__TASK PROMPT__:
Go through the records below and copy out every line that contains the word "cone".

━━━━━ SOURCE MATERIAL ━━━━━

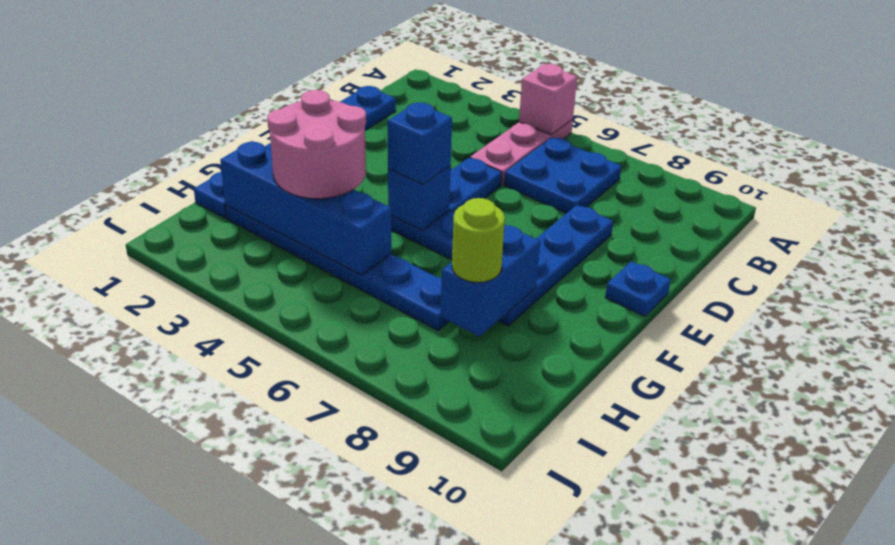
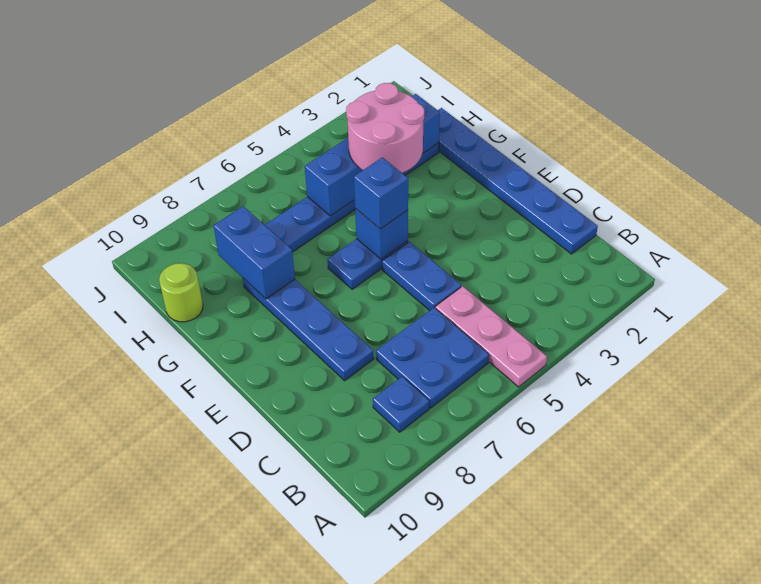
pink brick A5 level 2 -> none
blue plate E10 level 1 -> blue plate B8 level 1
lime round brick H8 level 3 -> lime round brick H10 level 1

━━━━━
━━━━━ SOURCE MATERIAL ━━━━━

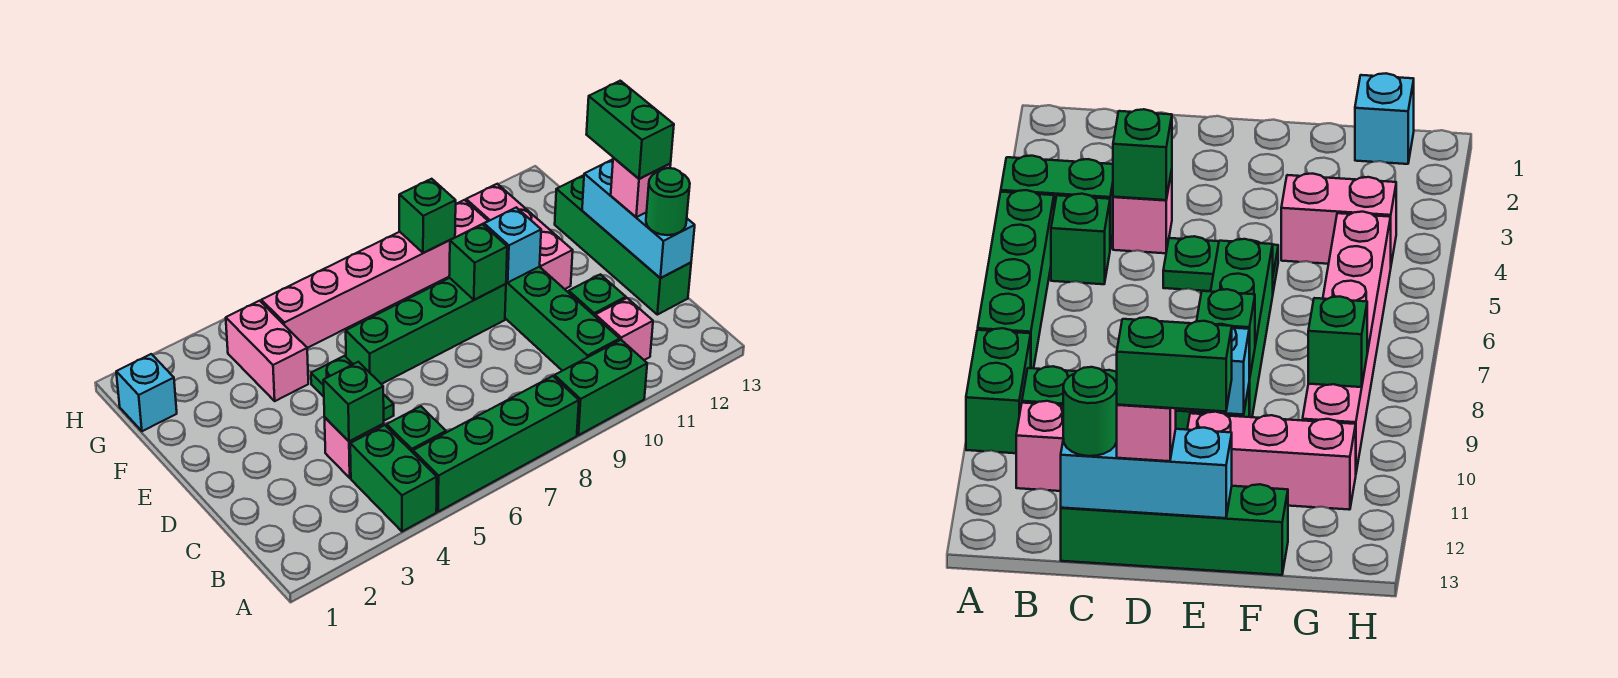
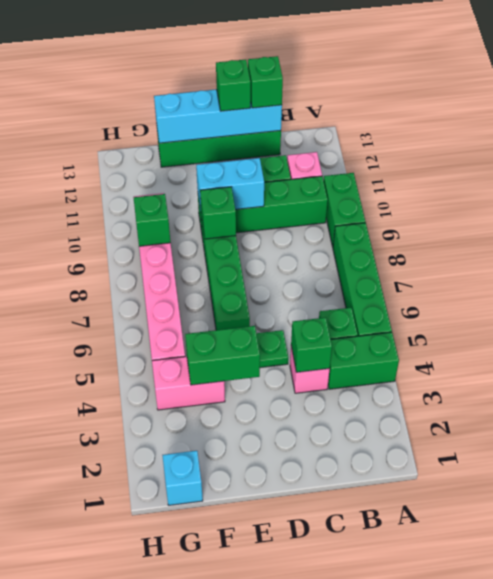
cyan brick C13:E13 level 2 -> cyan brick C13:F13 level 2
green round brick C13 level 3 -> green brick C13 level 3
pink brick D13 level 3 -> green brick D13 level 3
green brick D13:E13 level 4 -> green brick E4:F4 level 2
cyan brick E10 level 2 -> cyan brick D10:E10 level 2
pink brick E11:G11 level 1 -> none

━━━━━
━━━━━ SOURCE MATERIAL ━━━━━

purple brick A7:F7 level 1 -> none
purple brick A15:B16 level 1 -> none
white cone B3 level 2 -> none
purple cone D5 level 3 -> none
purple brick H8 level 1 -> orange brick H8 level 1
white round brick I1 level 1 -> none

━━━━━

__ANSWER SECTION__:
white cone B3 level 2 -> none
purple cone D5 level 3 -> none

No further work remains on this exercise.